** The data **
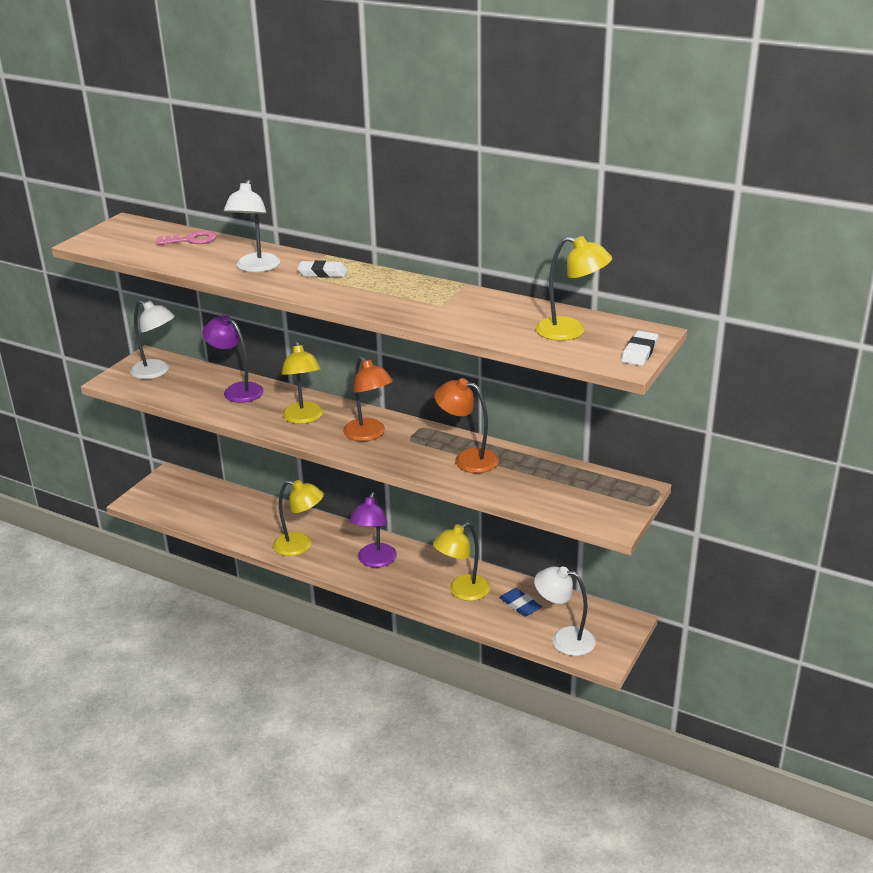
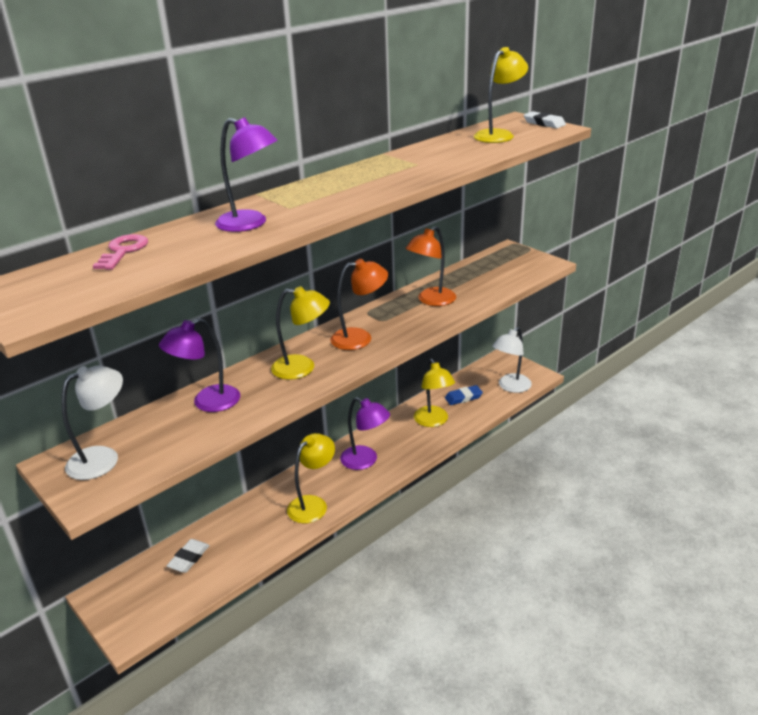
camera: 70 degrees left, 0 degrees up
(255, 268) = (250, 224): white lamp -> purple lamp
(322, 273) = (300, 197): white eraser -> white eraser (189, 558)

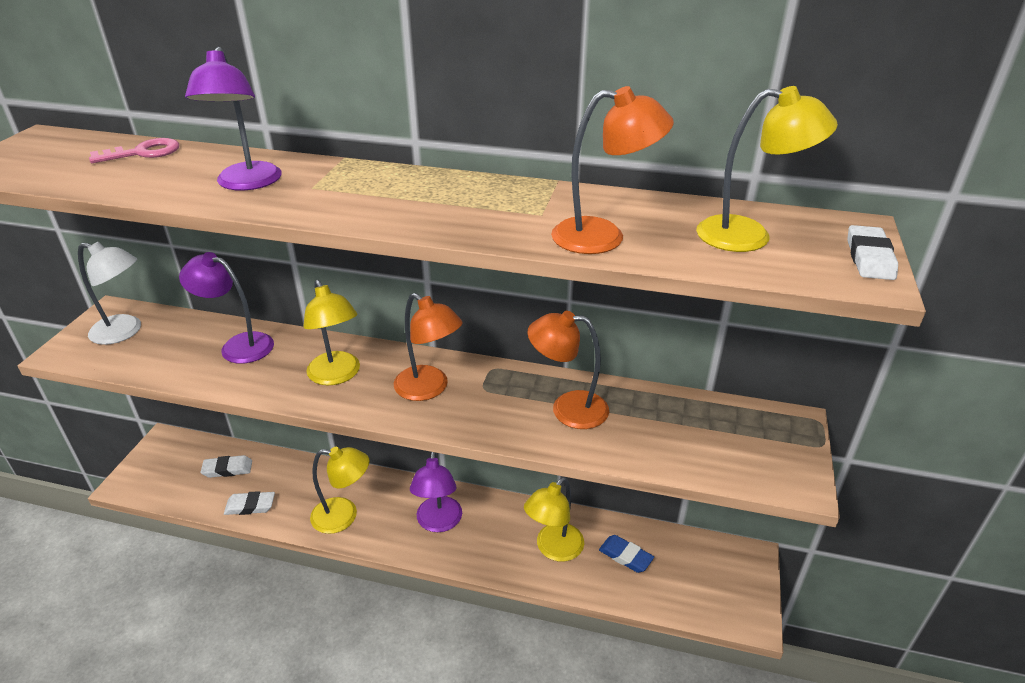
camera: 55 degrees right, 5 degrees up
(248, 553) = (250, 506): none -> white eraser
(461, 158) = (603, 237): none -> orange lamp
(510, 387) = (694, 597): white lamp -> none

** The task **
In the listing above, how many lines hold the word "eraser"? Give the number and nothing more.

** Written solution **
2